Transcribe exactly the lines that fall between the one holding "MATRIX2 pin CLK: D2 -> D14" and the one holding "RTC pin SDA: VN -> D23", inclusive, from the entries below.

RECORDS SUPPLIED —
▬▬▬▬▬▬▬▬▬▬

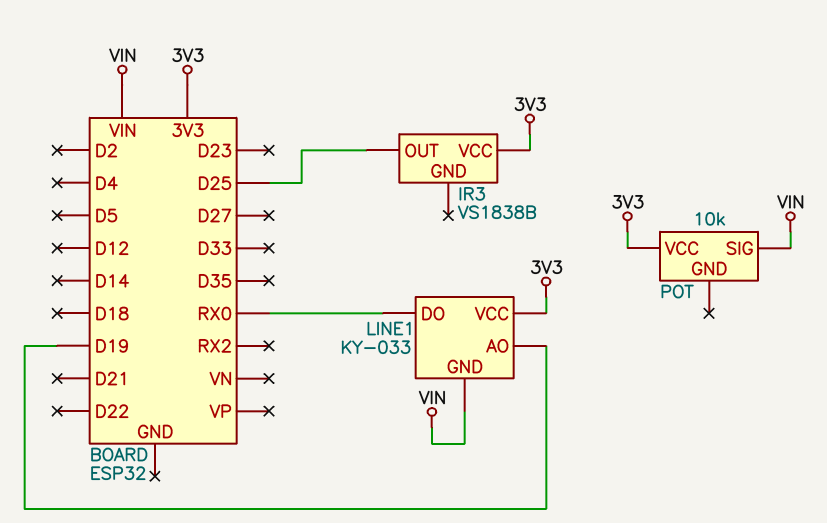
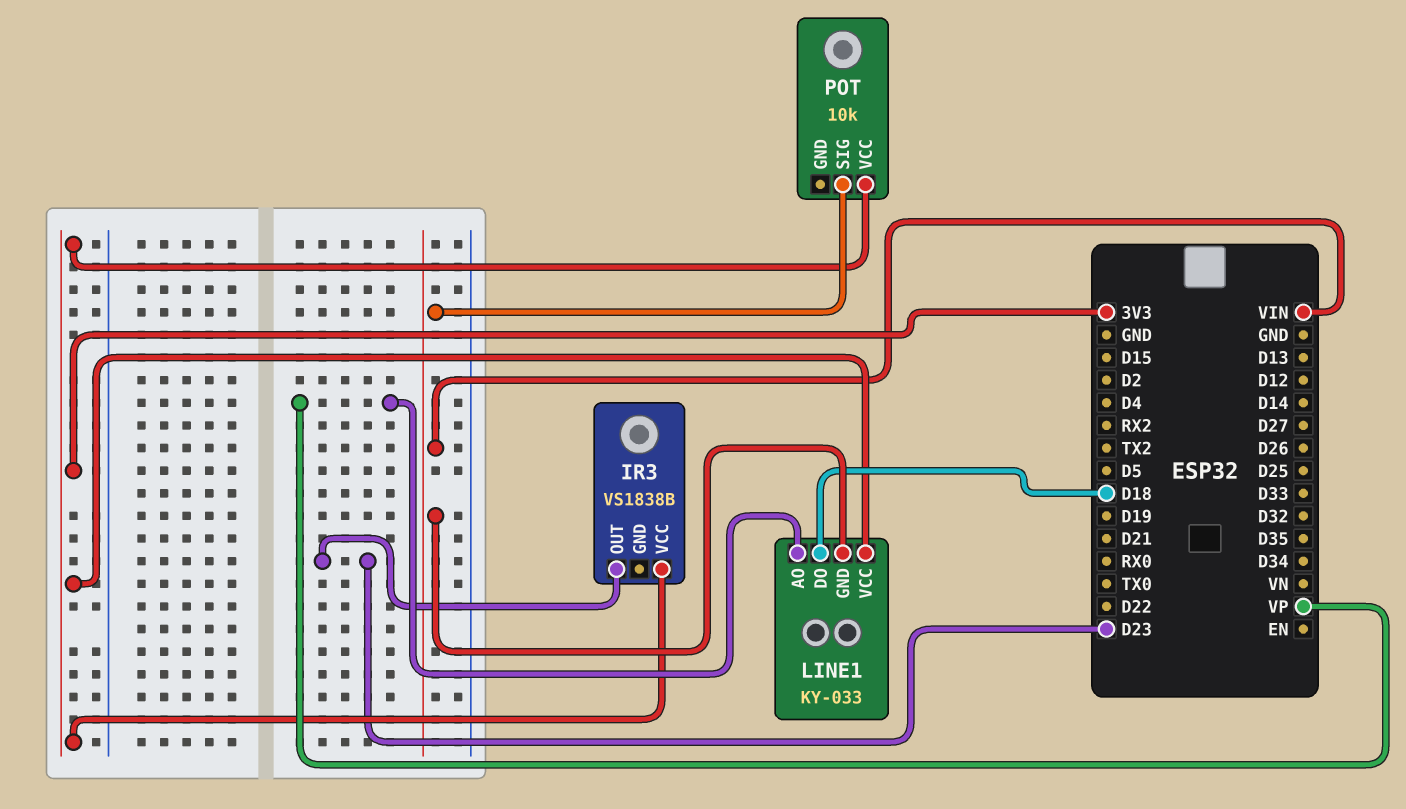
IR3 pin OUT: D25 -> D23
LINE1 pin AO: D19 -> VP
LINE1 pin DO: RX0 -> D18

▬▬▬▬▬▬▬▬▬▬

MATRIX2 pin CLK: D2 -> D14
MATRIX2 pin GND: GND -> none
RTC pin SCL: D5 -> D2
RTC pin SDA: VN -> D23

▬▬▬▬▬▬▬▬▬▬

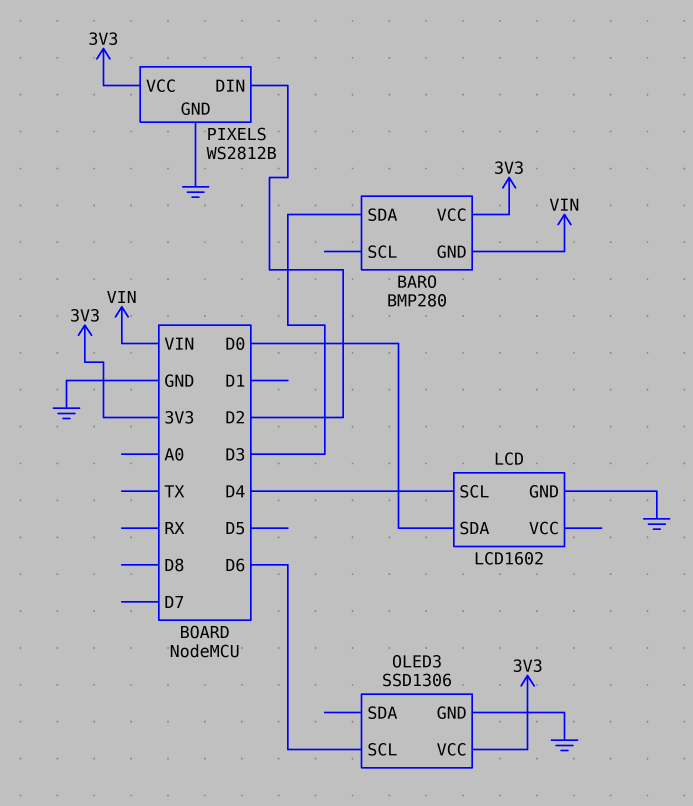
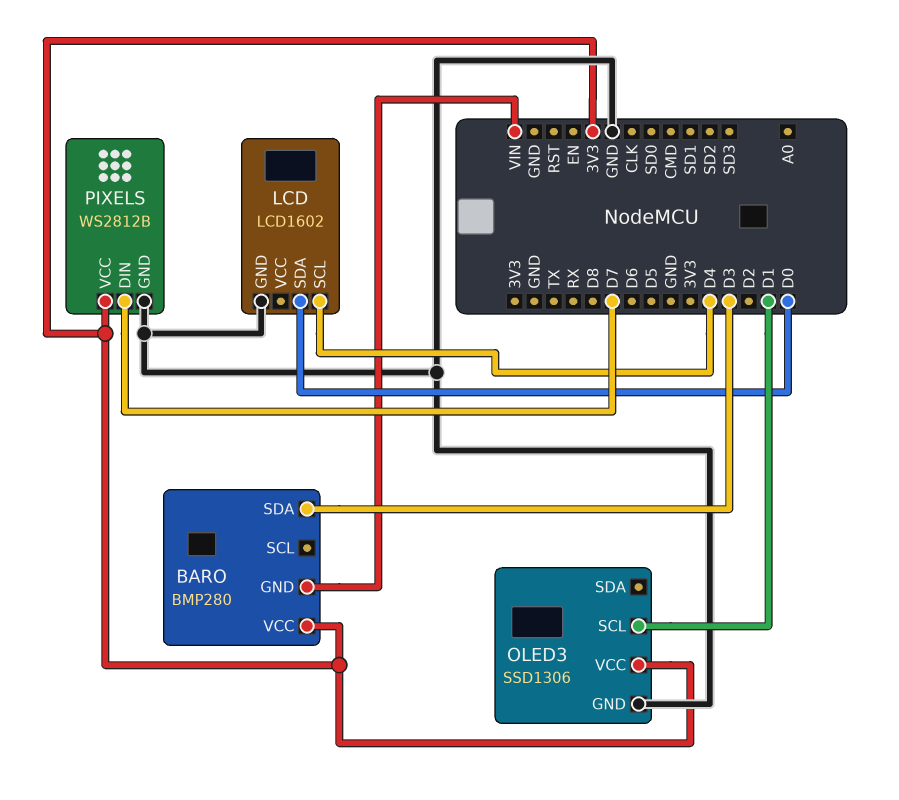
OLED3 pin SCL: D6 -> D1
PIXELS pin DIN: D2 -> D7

▬▬▬▬▬▬▬▬▬▬

ANSWER SPACE —
MATRIX2 pin CLK: D2 -> D14
MATRIX2 pin GND: GND -> none
RTC pin SCL: D5 -> D2
RTC pin SDA: VN -> D23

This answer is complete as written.